**What this task involves**. Scan the records below for the line with "pink camera: 10 -> 11" and the line with "turquoise brush: 6 -> 7". Repeat those two lines and every line between them exactly, and nothing else.

**Input for this task**.

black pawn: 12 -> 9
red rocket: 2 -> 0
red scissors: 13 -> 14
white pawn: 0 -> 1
* * *
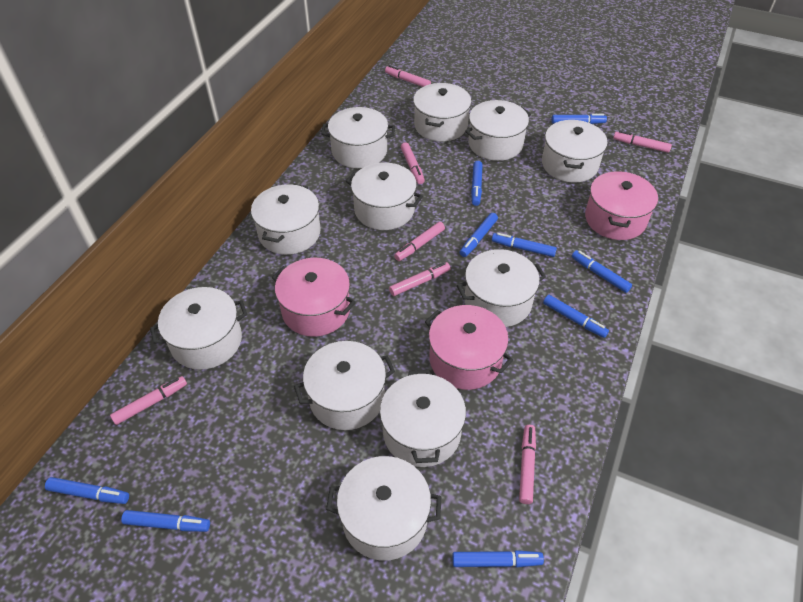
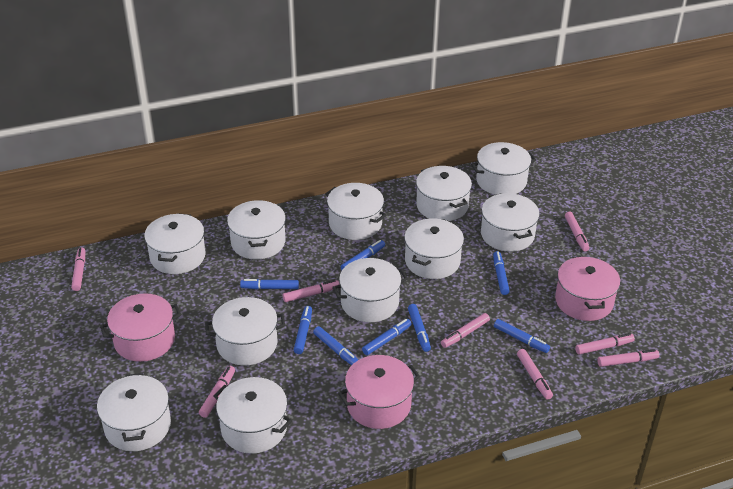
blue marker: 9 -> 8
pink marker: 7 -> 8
---
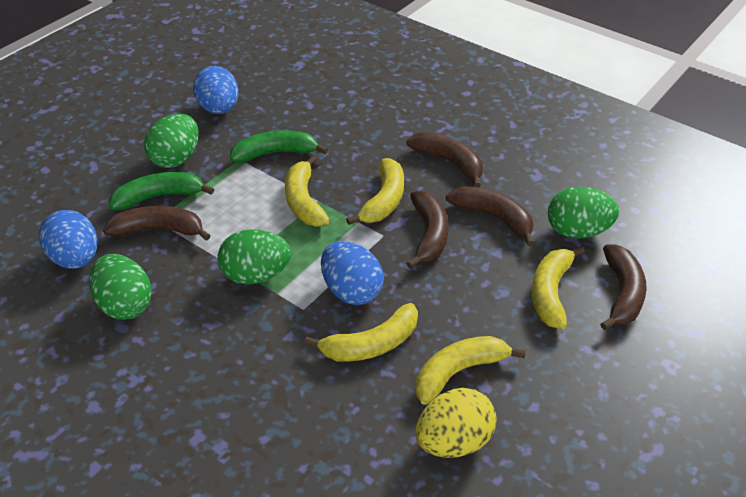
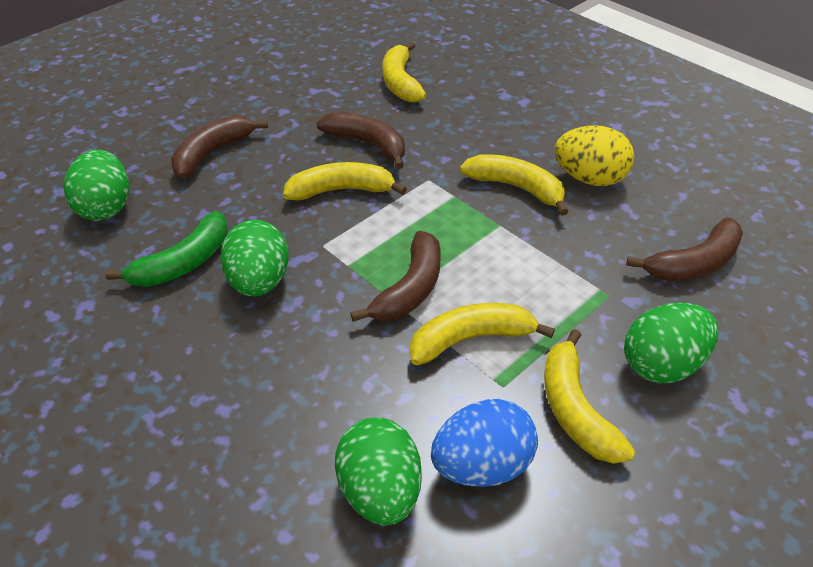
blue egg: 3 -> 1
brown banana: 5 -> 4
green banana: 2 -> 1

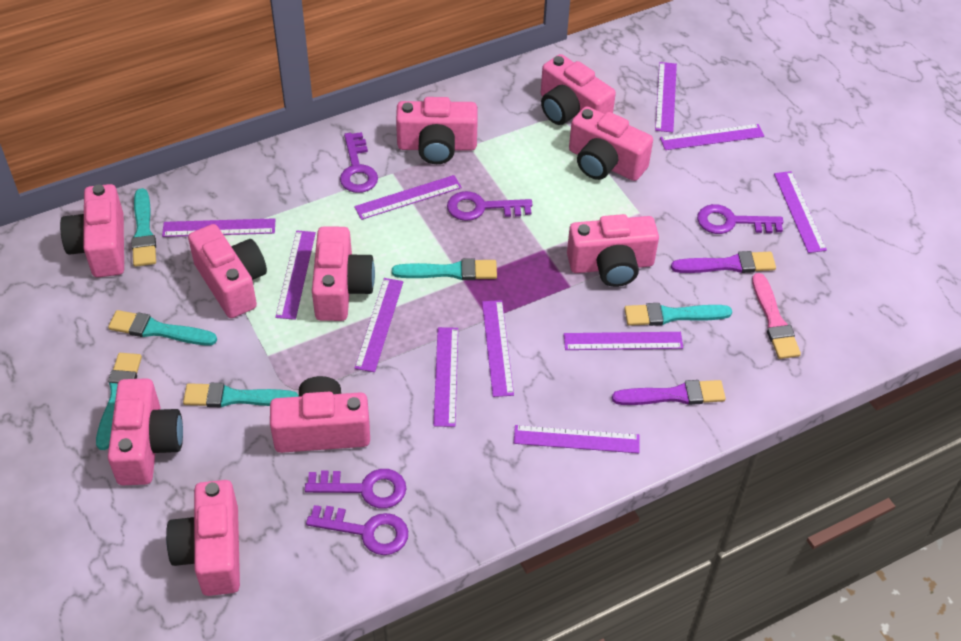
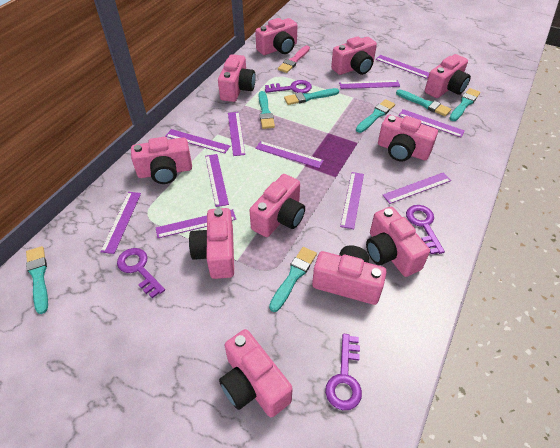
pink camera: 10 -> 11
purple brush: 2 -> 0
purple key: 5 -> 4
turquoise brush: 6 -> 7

**Task solution**.
pink camera: 10 -> 11
purple brush: 2 -> 0
purple key: 5 -> 4
turquoise brush: 6 -> 7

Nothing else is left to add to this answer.